====== AVAILABLE DATA ======

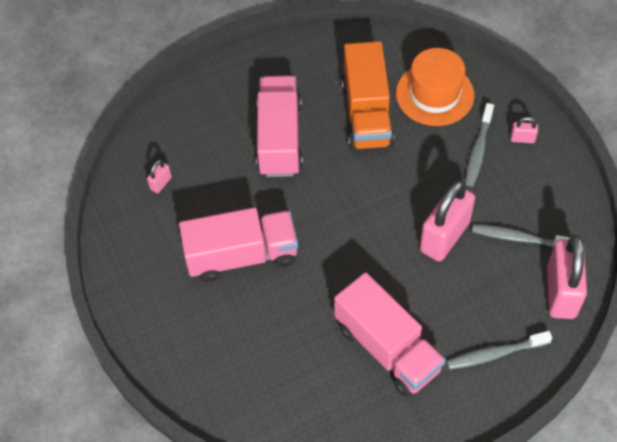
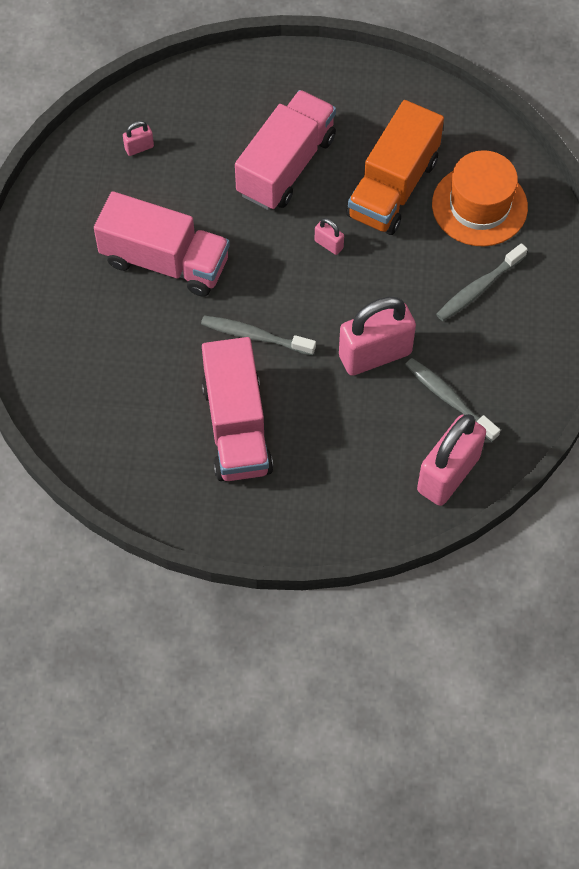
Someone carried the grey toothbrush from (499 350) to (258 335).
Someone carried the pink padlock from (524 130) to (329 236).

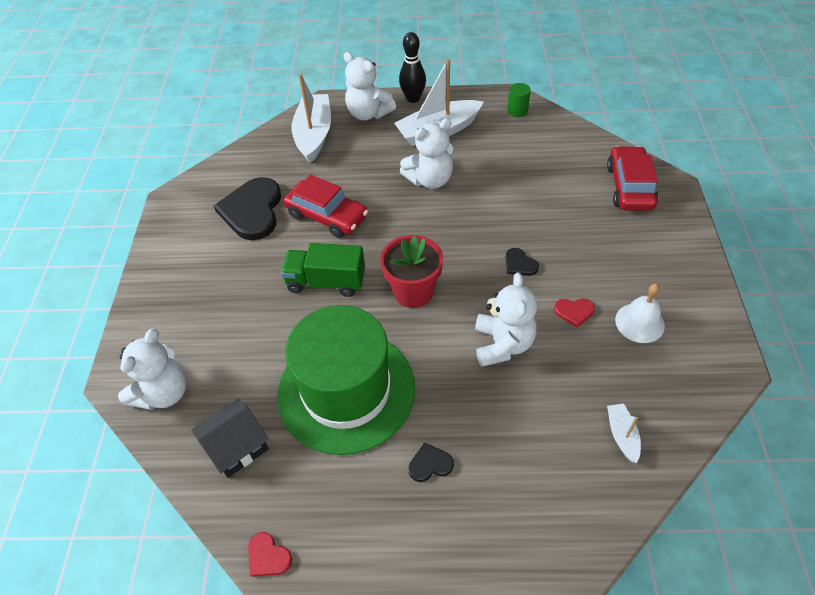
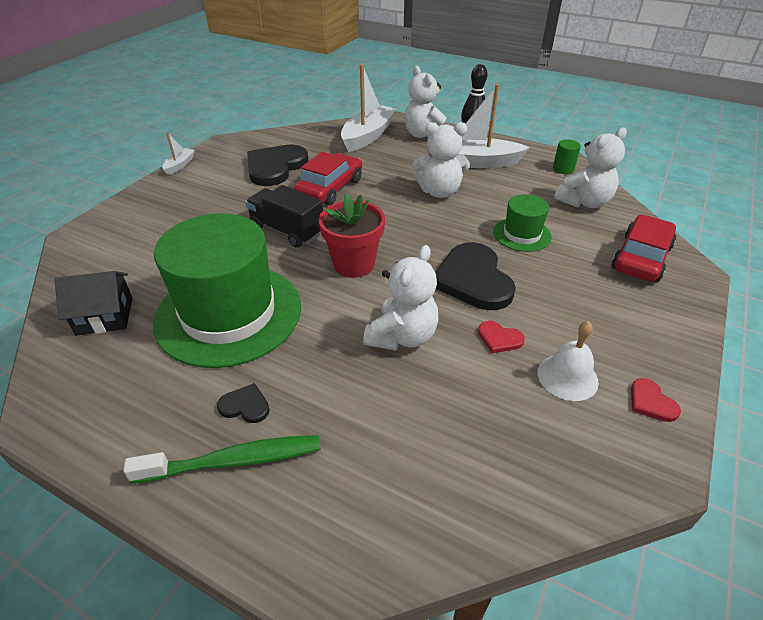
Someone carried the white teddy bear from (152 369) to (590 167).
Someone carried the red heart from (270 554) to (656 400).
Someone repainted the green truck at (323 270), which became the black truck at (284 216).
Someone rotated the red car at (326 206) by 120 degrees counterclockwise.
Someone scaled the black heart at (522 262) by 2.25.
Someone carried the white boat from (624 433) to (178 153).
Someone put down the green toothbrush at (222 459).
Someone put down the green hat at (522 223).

======

YOUR ASSIGNMENT:
Which lines of the listing contain the word "down"? Copy each of them.

TASK ANSWER:
Someone put down the green toothbrush at (222 459).
Someone put down the green hat at (522 223).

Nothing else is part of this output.